• [YOUR ASSIGNMENT] Transcribe word for word the section of the records below that opens with the line containing "GAS1 pin AO: D2 -> D0" and closes with the line containing "OLED: SSD1306 -> SSD1309"; drop every picture.

• [SOURCE INFORMATION]
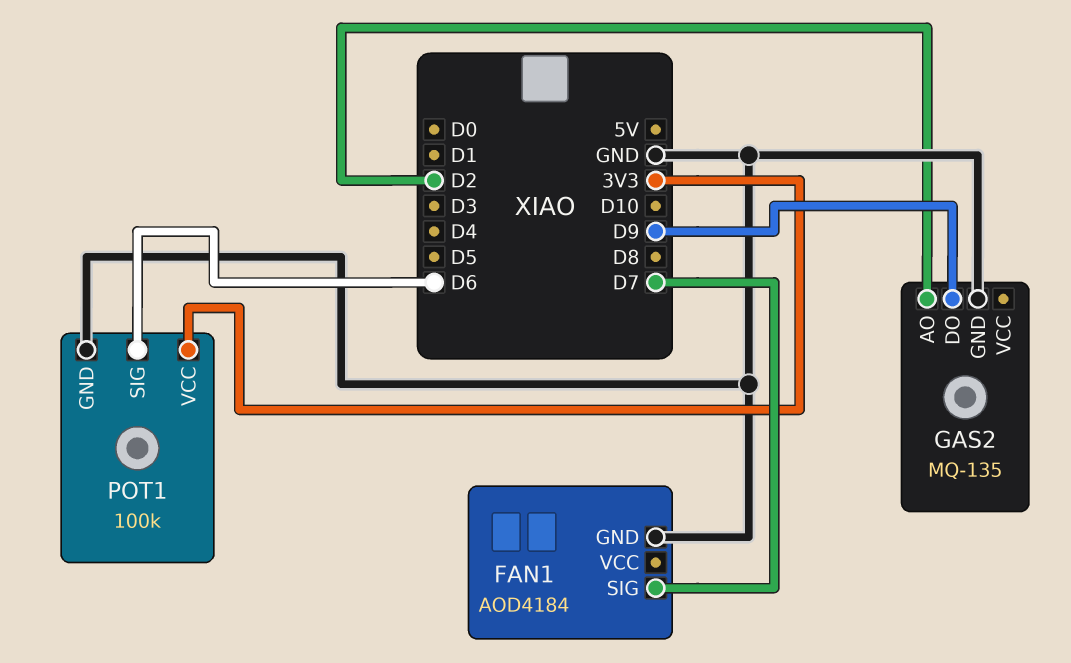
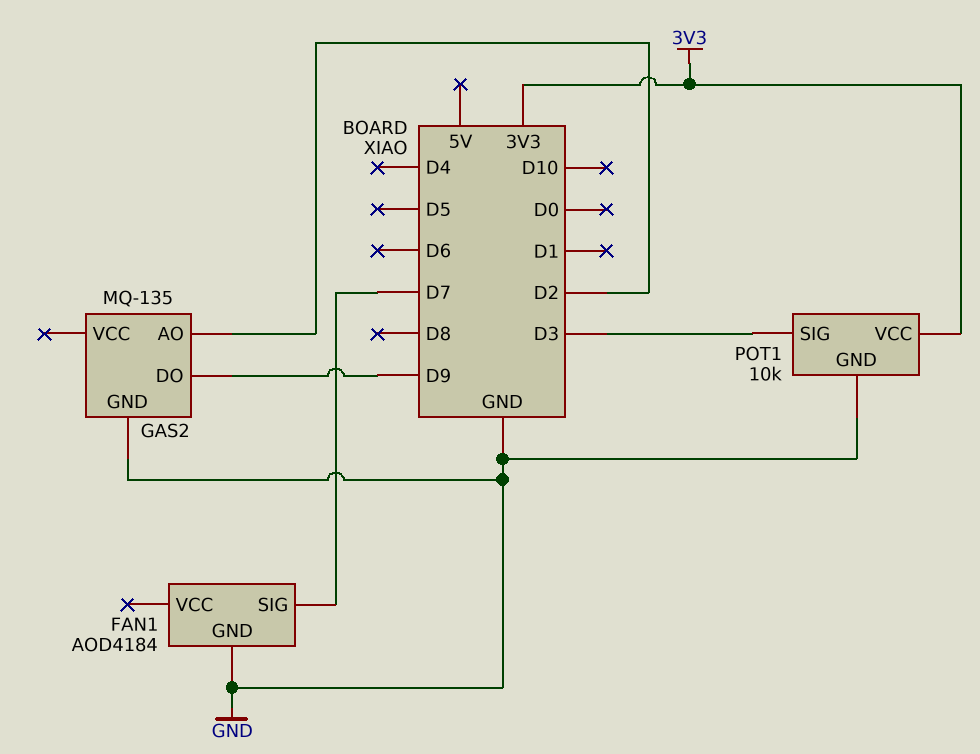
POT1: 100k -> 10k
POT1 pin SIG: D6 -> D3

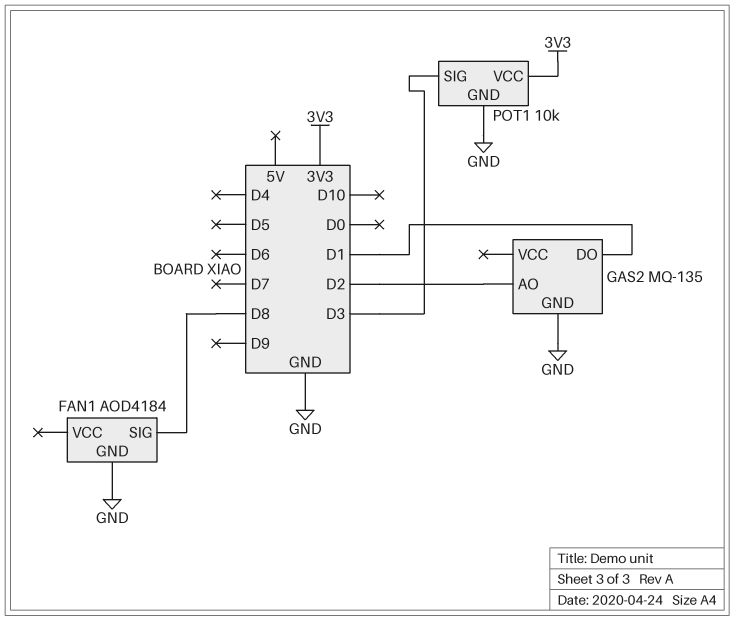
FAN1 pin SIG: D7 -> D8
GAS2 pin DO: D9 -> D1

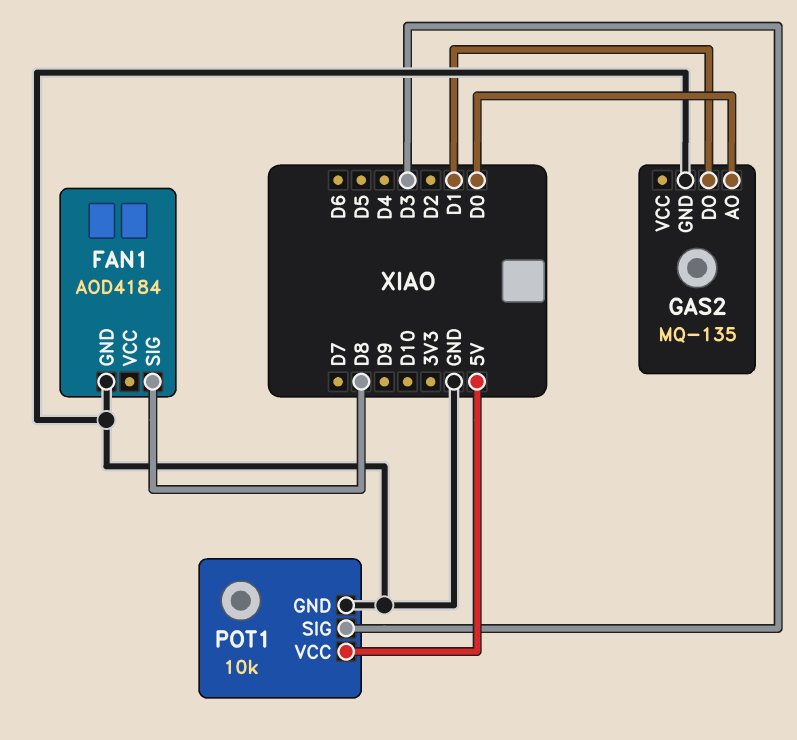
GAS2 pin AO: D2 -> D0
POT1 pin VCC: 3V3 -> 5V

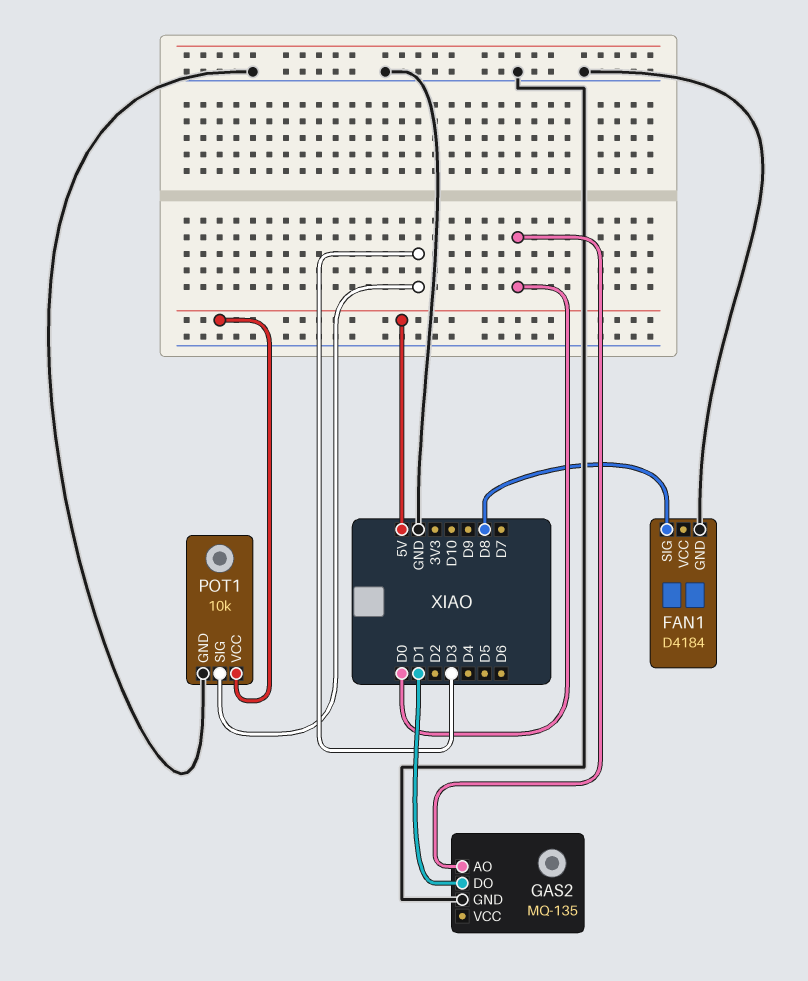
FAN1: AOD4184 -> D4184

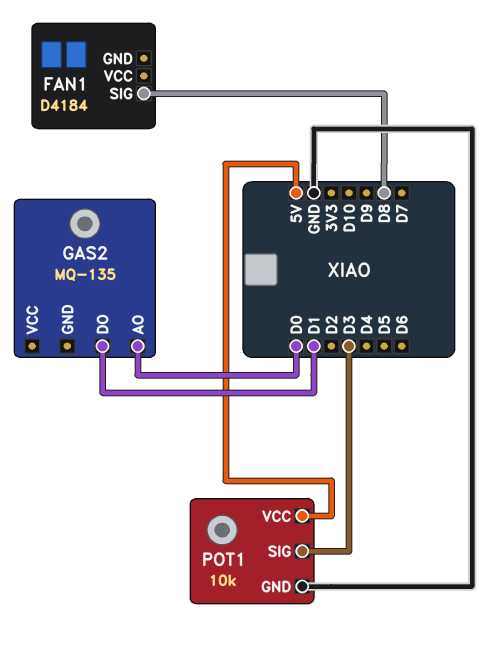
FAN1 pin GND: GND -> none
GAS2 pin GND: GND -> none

* * *

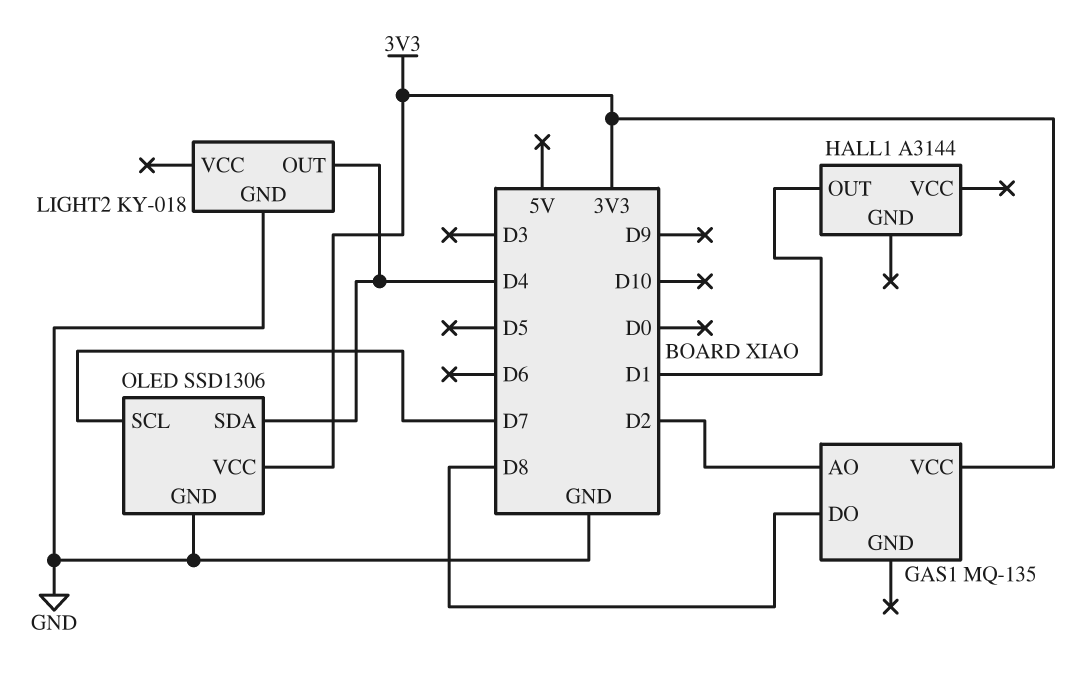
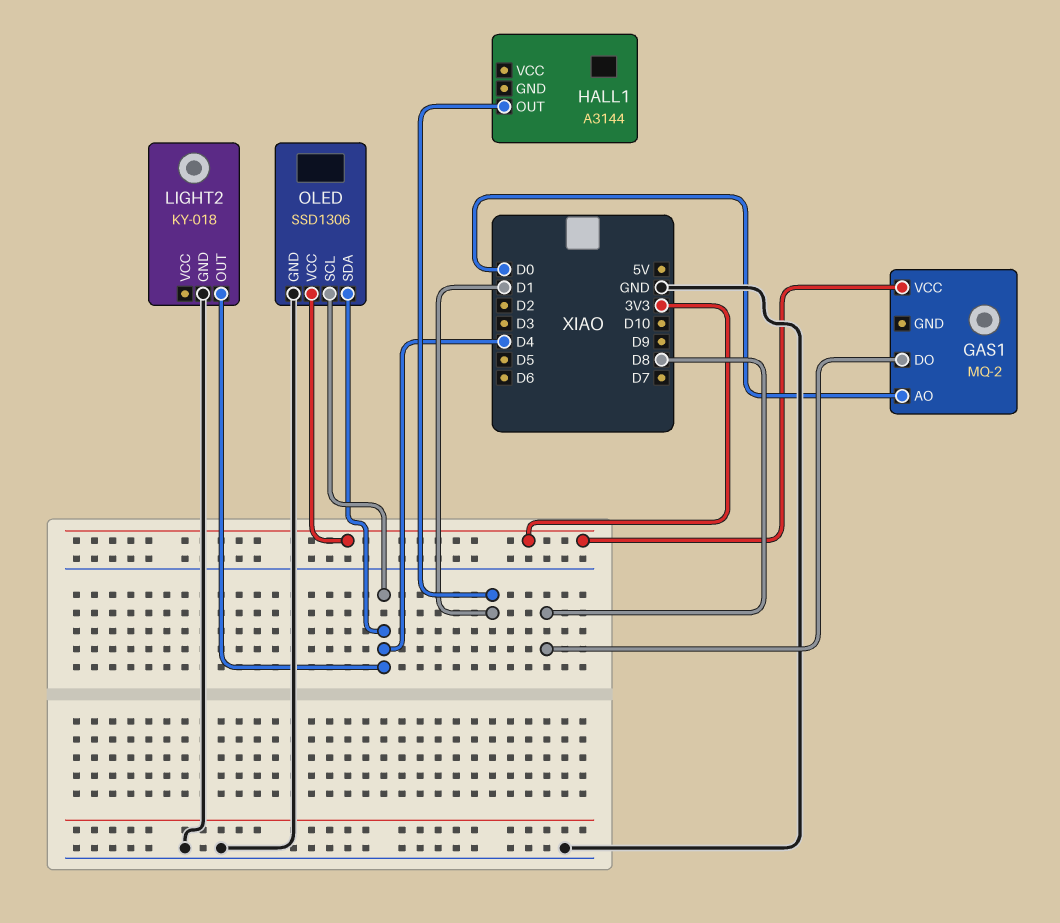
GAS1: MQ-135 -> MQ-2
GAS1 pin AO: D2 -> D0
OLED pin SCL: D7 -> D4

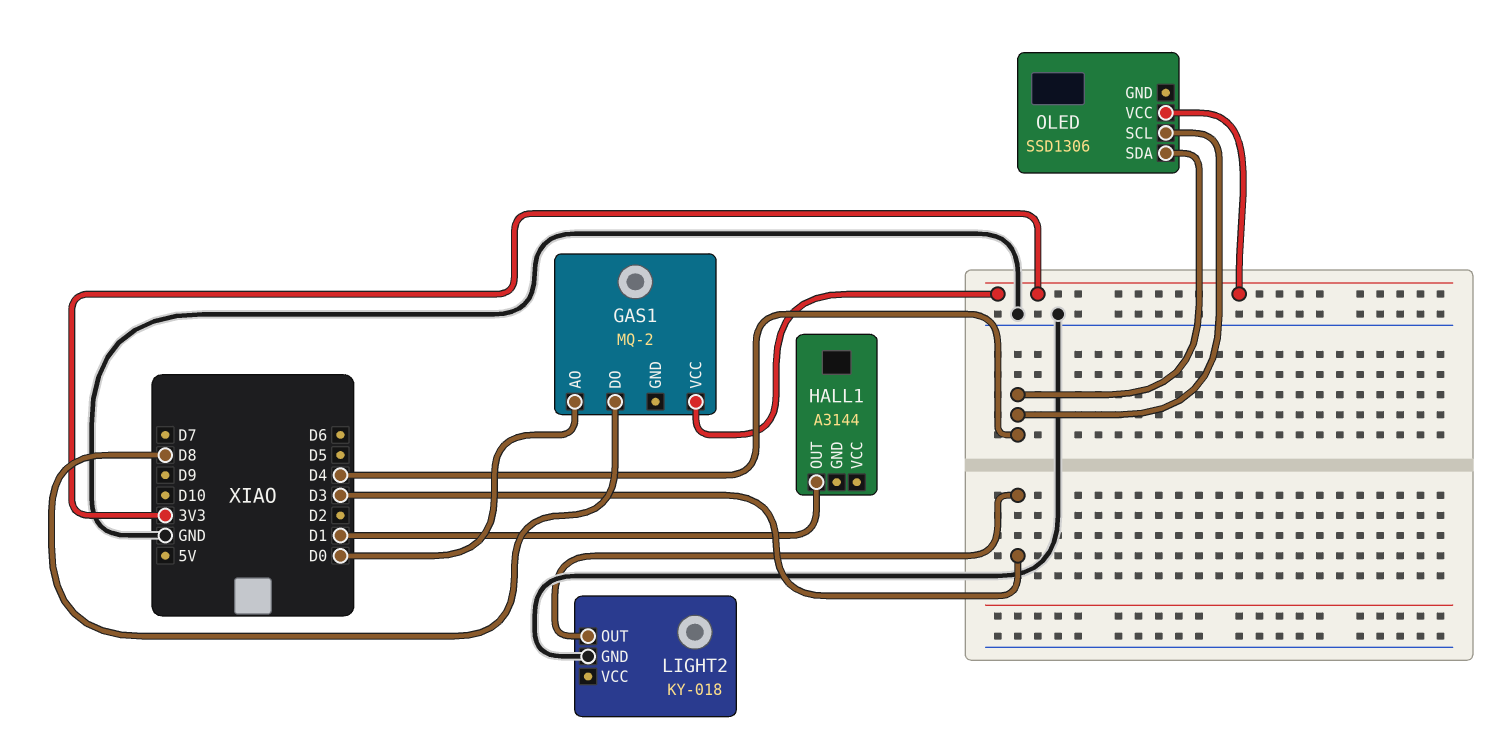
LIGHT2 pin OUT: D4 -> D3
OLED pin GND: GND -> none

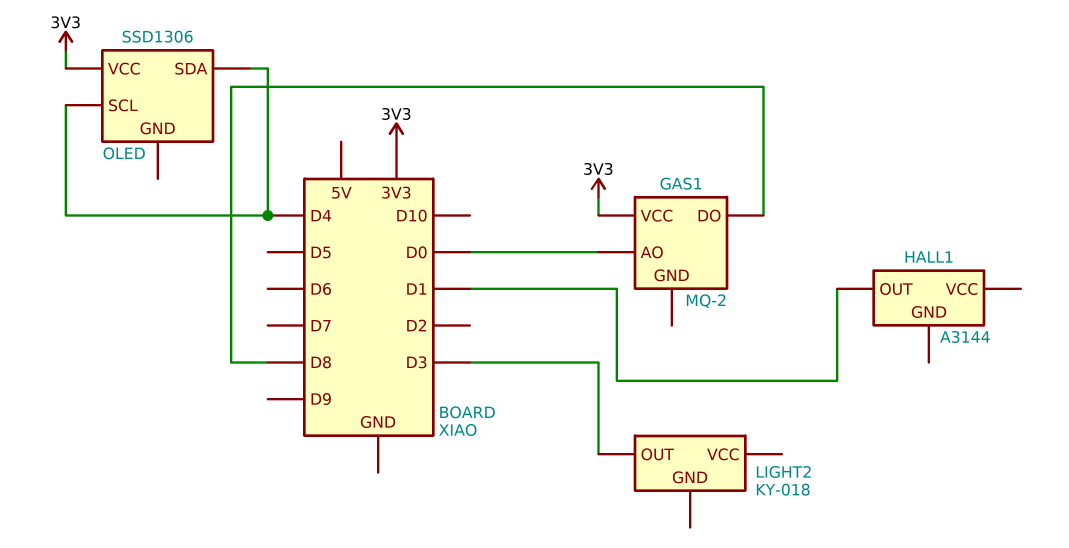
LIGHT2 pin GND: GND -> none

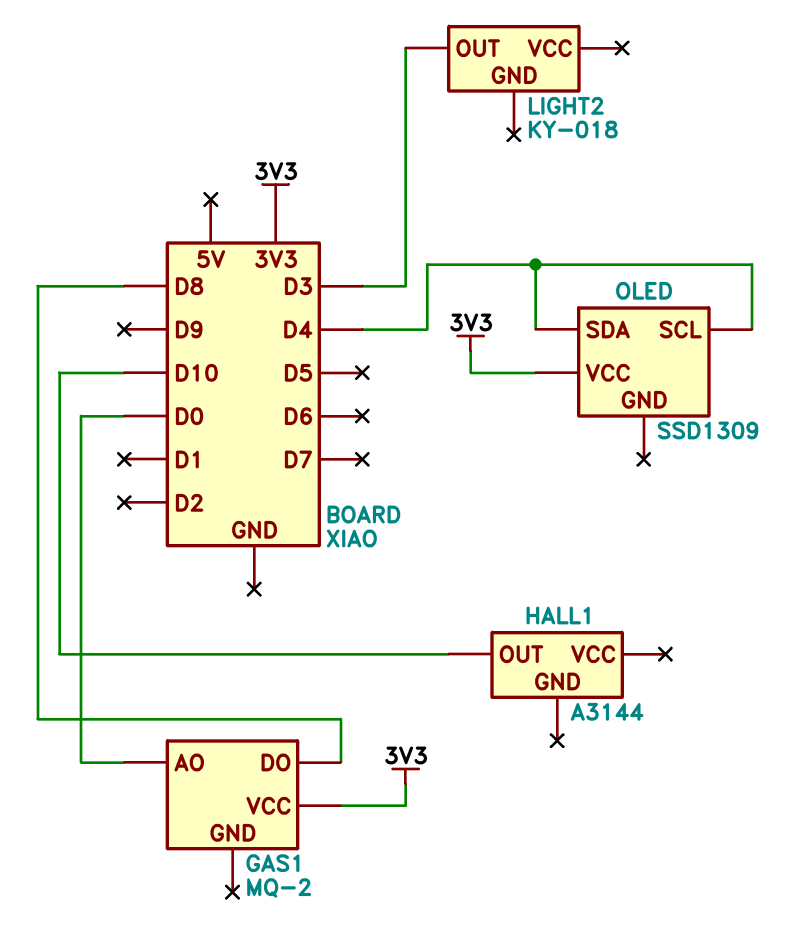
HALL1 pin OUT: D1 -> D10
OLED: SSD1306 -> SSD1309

• [RESULT OF THIS EXERCISE]
GAS1 pin AO: D2 -> D0
OLED pin SCL: D7 -> D4

LIGHT2 pin OUT: D4 -> D3
OLED pin GND: GND -> none

LIGHT2 pin GND: GND -> none

HALL1 pin OUT: D1 -> D10
OLED: SSD1306 -> SSD1309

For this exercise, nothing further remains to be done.